[Begin Information shown]
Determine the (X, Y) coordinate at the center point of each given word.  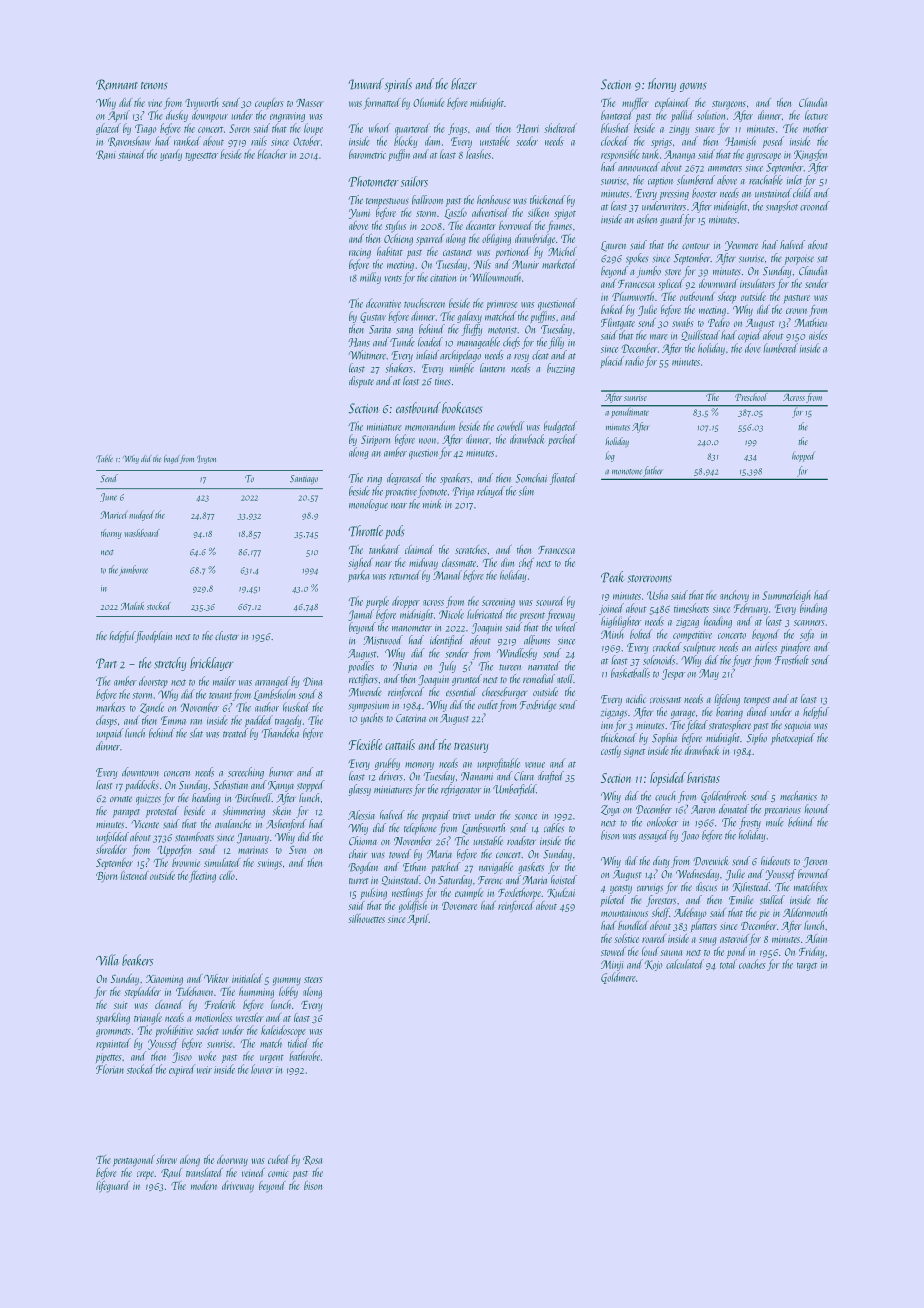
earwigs (650, 889)
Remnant (117, 85)
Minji (612, 965)
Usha (657, 595)
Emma (173, 720)
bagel (172, 459)
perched (562, 440)
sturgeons (729, 105)
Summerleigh (786, 596)
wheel (566, 627)
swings (269, 864)
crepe (145, 1175)
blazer (464, 84)
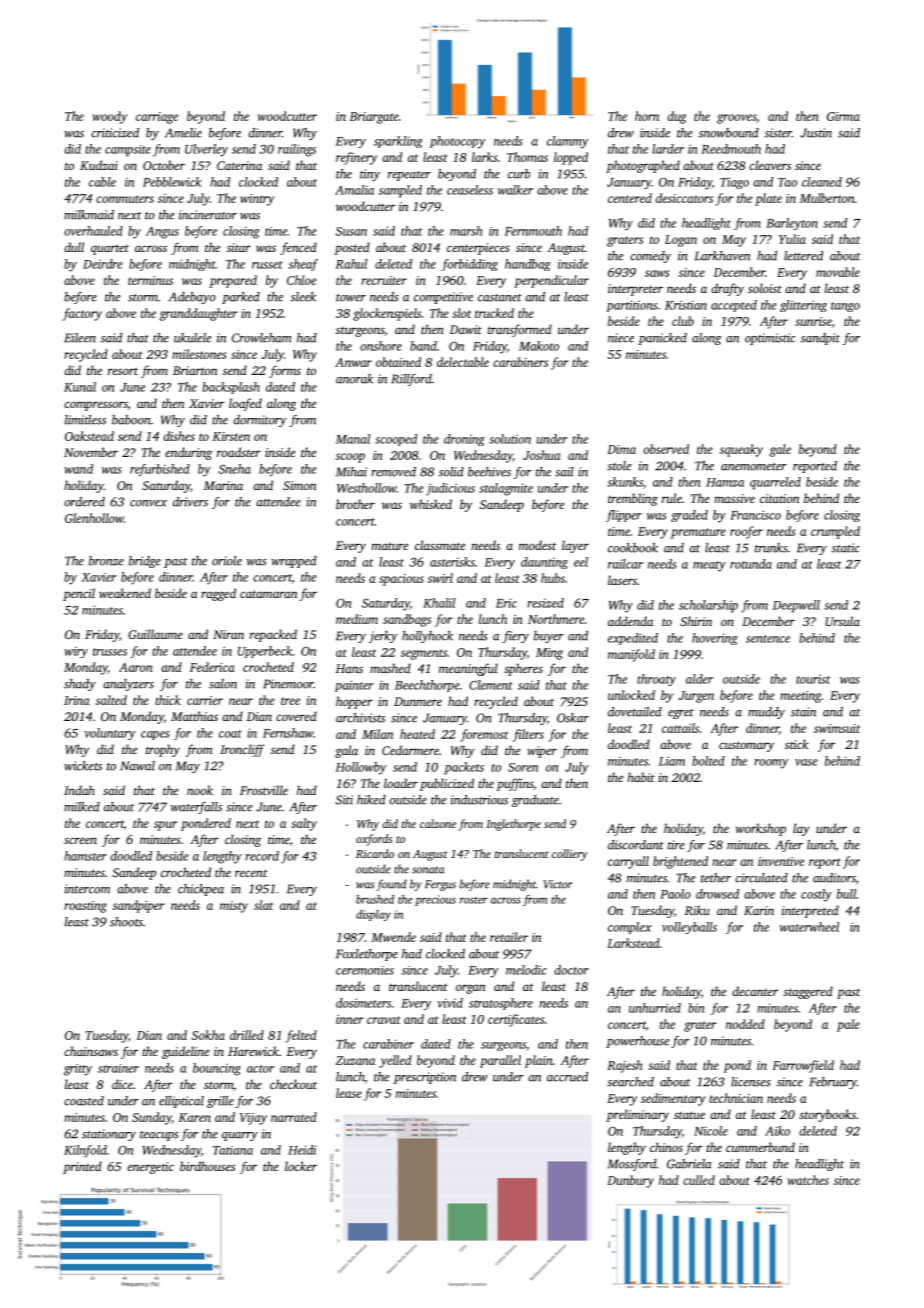  Describe the element at coordinates (630, 1181) in the screenshot. I see `Dunbury` at that location.
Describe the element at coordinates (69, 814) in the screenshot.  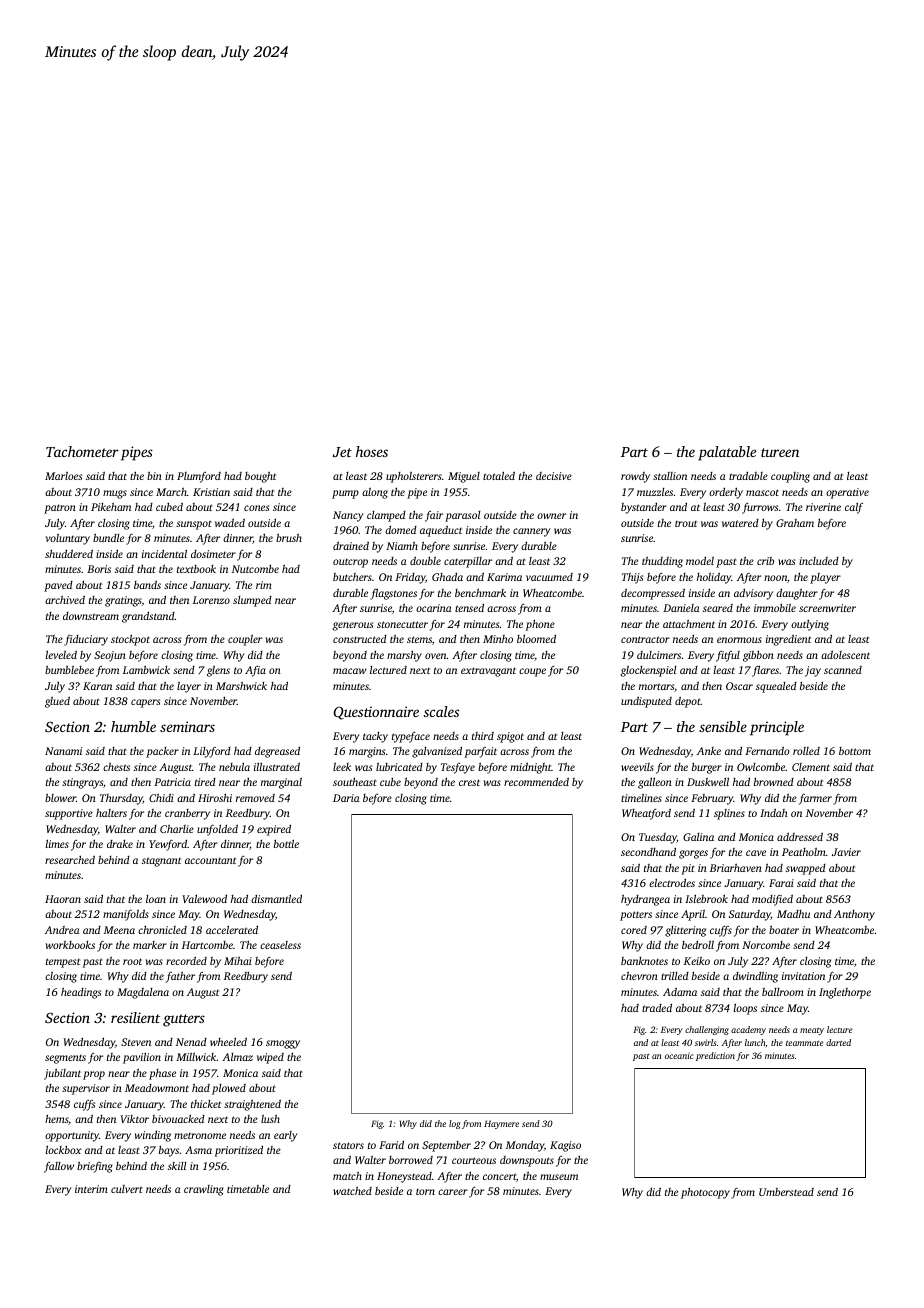
I see `supportive` at that location.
[End Information shown]
» Directive:
Copy all of the data above word for word, leaving out the pictures.

» Complete response:
Determine the (X, Y) coordinate at the center point of each given word.  
earwigs (650, 889)
Remnant (117, 85)
Minji (612, 965)
Usha (657, 595)
Emma (173, 720)
bagel (172, 459)
perched (562, 440)
sturgeons (729, 105)
Summerleigh (786, 596)
wheel (566, 627)
swings (269, 864)
crepe (145, 1175)
blazer (464, 84)
  Describe the element at coordinates (630, 1181) in the screenshot. I see `Dunbury` at that location.
Describe the element at coordinates (69, 814) in the screenshot.  
I see `supportive` at that location.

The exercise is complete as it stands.